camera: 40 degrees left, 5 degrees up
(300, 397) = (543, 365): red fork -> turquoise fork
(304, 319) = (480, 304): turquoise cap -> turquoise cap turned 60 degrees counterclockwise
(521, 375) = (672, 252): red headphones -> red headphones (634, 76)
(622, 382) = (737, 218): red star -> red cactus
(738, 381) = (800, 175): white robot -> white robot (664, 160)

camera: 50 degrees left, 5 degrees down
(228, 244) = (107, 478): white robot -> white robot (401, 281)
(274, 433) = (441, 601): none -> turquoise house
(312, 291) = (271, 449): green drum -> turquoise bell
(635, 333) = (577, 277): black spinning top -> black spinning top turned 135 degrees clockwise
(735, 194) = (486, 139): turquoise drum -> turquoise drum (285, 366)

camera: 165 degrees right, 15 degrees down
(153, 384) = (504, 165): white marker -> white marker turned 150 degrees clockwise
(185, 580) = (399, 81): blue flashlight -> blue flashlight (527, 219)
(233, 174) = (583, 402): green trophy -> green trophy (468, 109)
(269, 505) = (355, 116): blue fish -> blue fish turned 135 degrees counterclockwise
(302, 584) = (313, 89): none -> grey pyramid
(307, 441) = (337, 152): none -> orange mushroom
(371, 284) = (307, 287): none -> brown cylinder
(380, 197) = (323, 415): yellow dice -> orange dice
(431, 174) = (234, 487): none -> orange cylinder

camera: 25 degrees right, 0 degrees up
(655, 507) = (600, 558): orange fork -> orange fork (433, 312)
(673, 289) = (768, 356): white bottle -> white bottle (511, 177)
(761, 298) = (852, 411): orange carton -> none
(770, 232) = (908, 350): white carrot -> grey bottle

*-*-*

Only one stretch of the data is wanted: the lines from the one with "(153, 384) = (504, 165): white" through the last, repeated exactly.

> [Task solution]
(153, 384) = (504, 165): white marker -> white marker turned 150 degrees clockwise
(185, 580) = (399, 81): blue flashlight -> blue flashlight (527, 219)
(233, 174) = (583, 402): green trophy -> green trophy (468, 109)
(269, 505) = (355, 116): blue fish -> blue fish turned 135 degrees counterclockwise
(302, 584) = (313, 89): none -> grey pyramid
(307, 441) = (337, 152): none -> orange mushroom
(371, 284) = (307, 287): none -> brown cylinder
(380, 197) = (323, 415): yellow dice -> orange dice
(431, 174) = (234, 487): none -> orange cylinder

camera: 25 degrees right, 0 degrees up
(655, 507) = (600, 558): orange fork -> orange fork (433, 312)
(673, 289) = (768, 356): white bottle -> white bottle (511, 177)
(761, 298) = (852, 411): orange carton -> none
(770, 232) = (908, 350): white carrot -> grey bottle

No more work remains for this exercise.